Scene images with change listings
▼

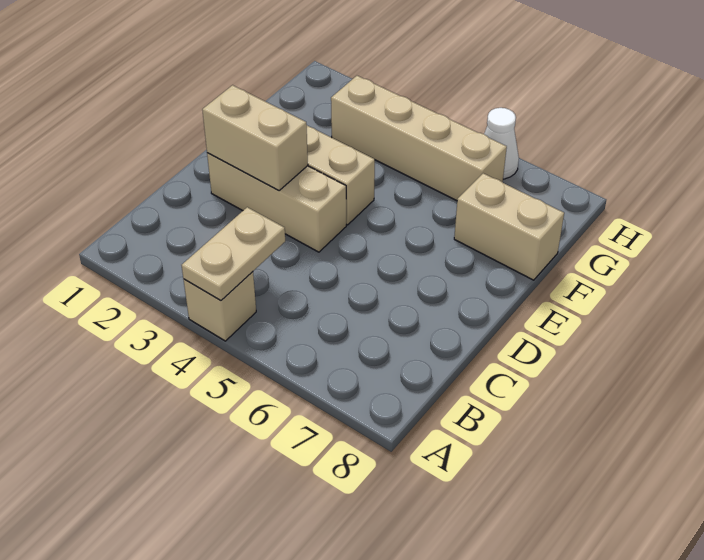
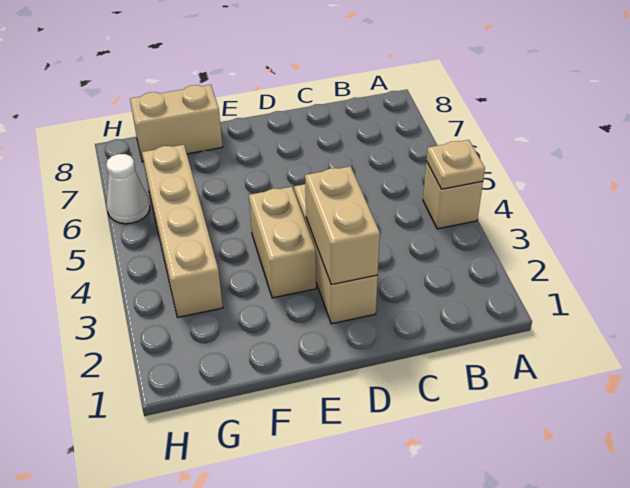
tan plate A4:B4 level 2 -> tan plate A4 level 2
tan brick F7:F8 level 1 -> tan brick F8:G8 level 1

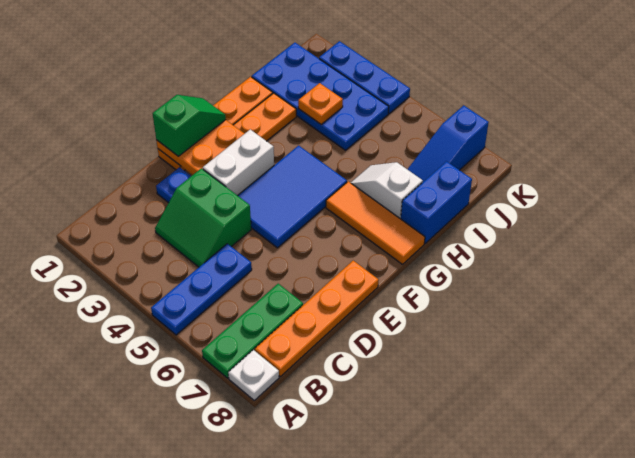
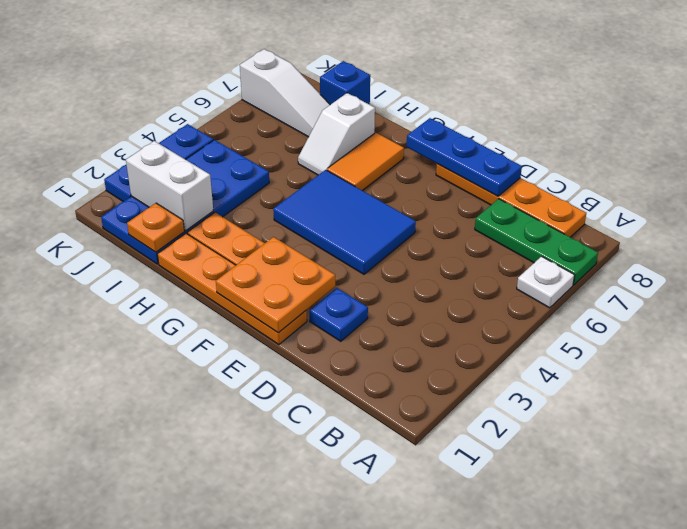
blue plate A5:C5 level 1 -> blue plate D8:F8 level 2
white plate A8 level 1 -> white plate A6 level 1
green slope C3:D4 level 1 top D -> none
green slope E1:F1 level 3 top E -> none
white brick E3:F3 level 1 -> white brick I2:J2 level 2
orange tile G6:G8 level 1 -> orange tile G6:G7 level 1
blue brick H8:I8 level 1 -> blue brick I8 level 1
orange plate I3 level 2 -> orange plate I1 level 2
blue slope I7:K7 level 1 top K -> white slope I7:K7 level 1 top K

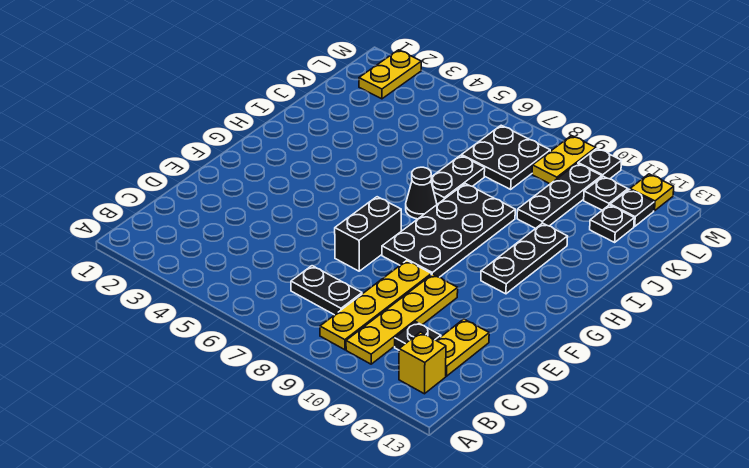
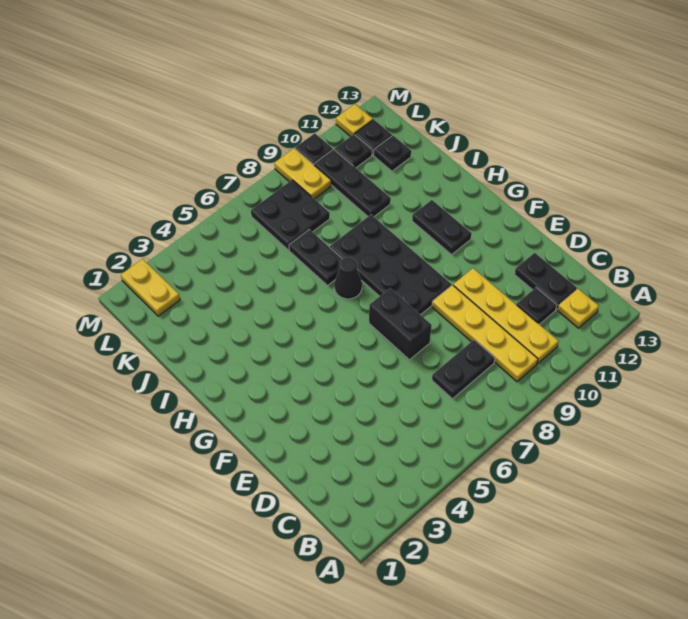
yellow brick B12 level 1 -> yellow plate B12 level 1
yellow plate C12:D12 level 1 -> black plate C12:D12 level 1
black plate G11:I11 level 1 -> black plate G11:H11 level 1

▲

**WHAT TO WORK ON:** The answer must consist of every line above that contains the word "plate".

**RESPONSE AREA:**
tan plate A4:B4 level 2 -> tan plate A4 level 2
blue plate A5:C5 level 1 -> blue plate D8:F8 level 2
white plate A8 level 1 -> white plate A6 level 1
orange plate I3 level 2 -> orange plate I1 level 2
yellow brick B12 level 1 -> yellow plate B12 level 1
yellow plate C12:D12 level 1 -> black plate C12:D12 level 1
black plate G11:I11 level 1 -> black plate G11:H11 level 1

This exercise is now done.